:: Exercise goal ::
Restate word for word the entries below, starting with the line with "The butelka/czerwony at" and continuing through the line with "The miska/turkusowy at [979 546] disappeared.". Include both of those lines and no others.

=== Data records ===

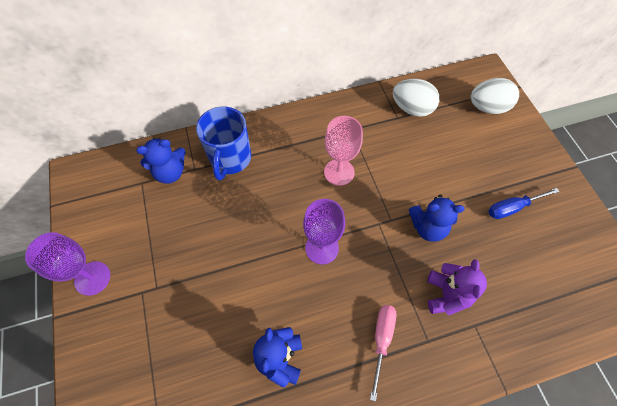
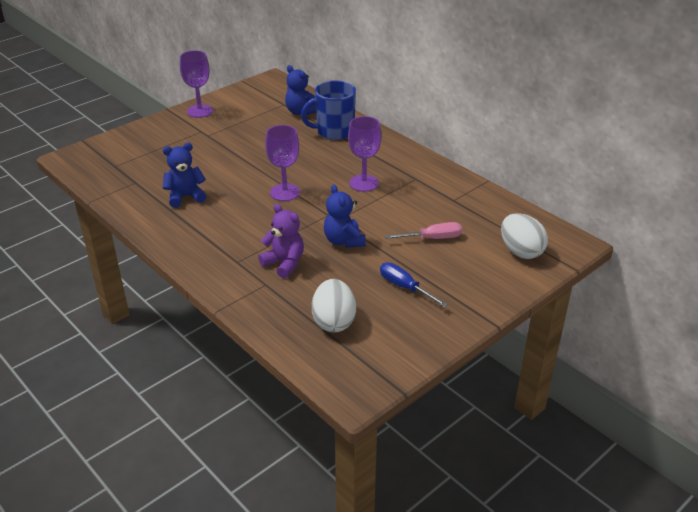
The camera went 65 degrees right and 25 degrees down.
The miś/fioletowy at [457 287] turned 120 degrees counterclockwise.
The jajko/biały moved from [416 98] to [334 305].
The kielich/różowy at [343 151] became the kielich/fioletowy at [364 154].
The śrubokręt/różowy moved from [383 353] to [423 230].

===
=== Data records ===

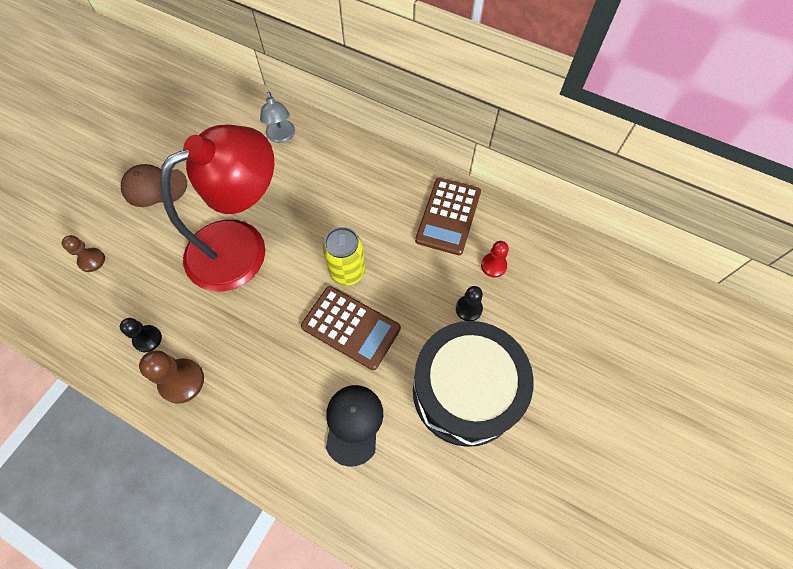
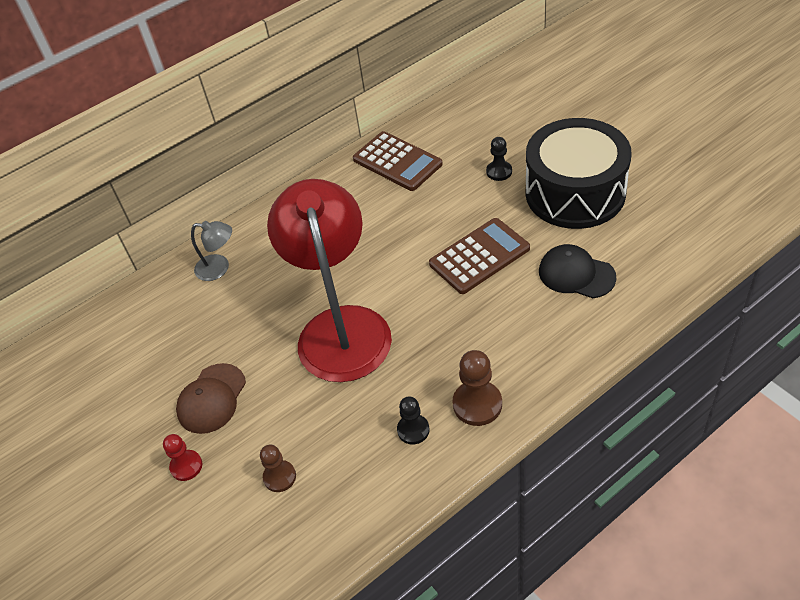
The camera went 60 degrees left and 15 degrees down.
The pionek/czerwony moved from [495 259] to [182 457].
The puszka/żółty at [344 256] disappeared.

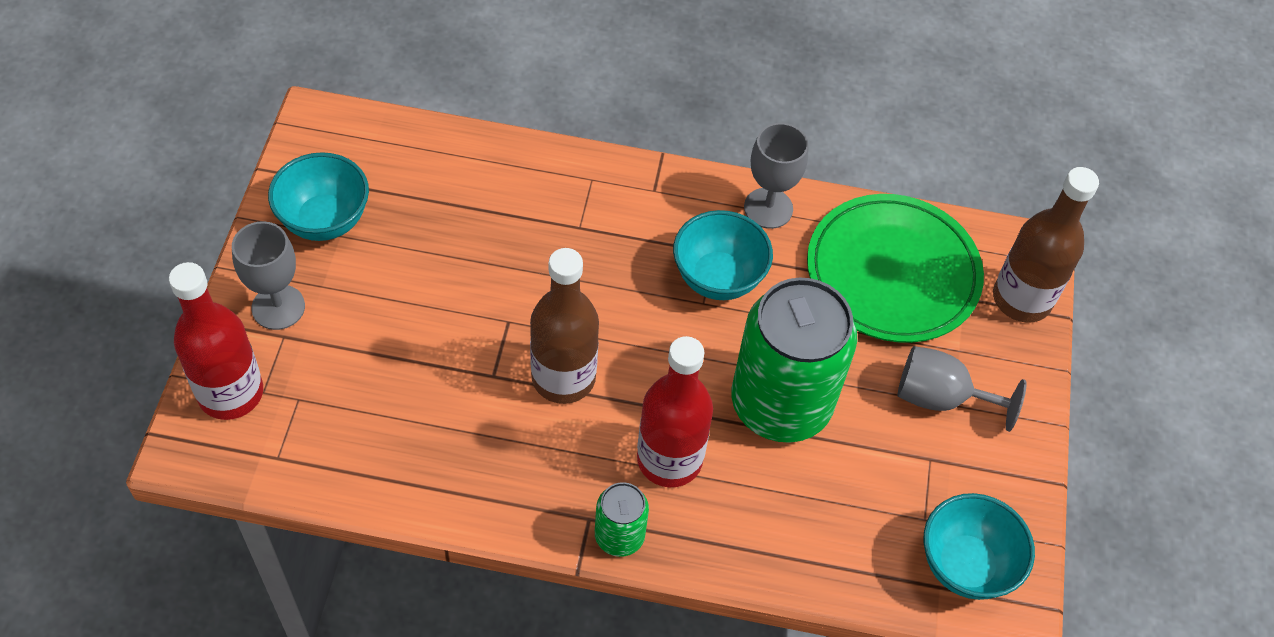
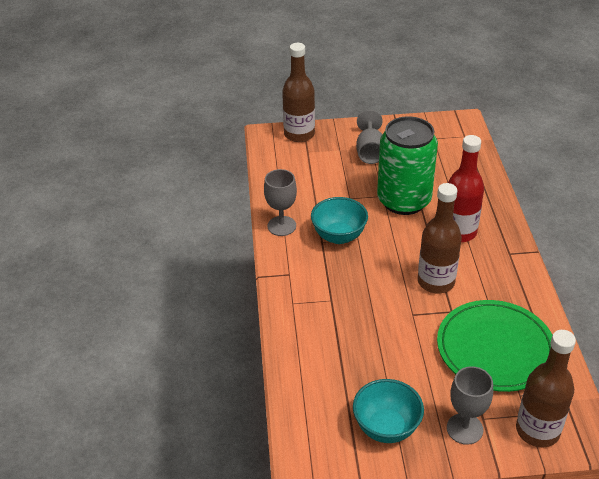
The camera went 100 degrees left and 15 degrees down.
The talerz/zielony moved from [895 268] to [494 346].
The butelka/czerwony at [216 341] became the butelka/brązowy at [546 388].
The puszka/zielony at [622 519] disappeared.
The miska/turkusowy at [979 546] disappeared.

===

:: Answer section ::
The butelka/czerwony at [216 341] became the butelka/brązowy at [546 388].
The puszka/zielony at [622 519] disappeared.
The miska/turkusowy at [979 546] disappeared.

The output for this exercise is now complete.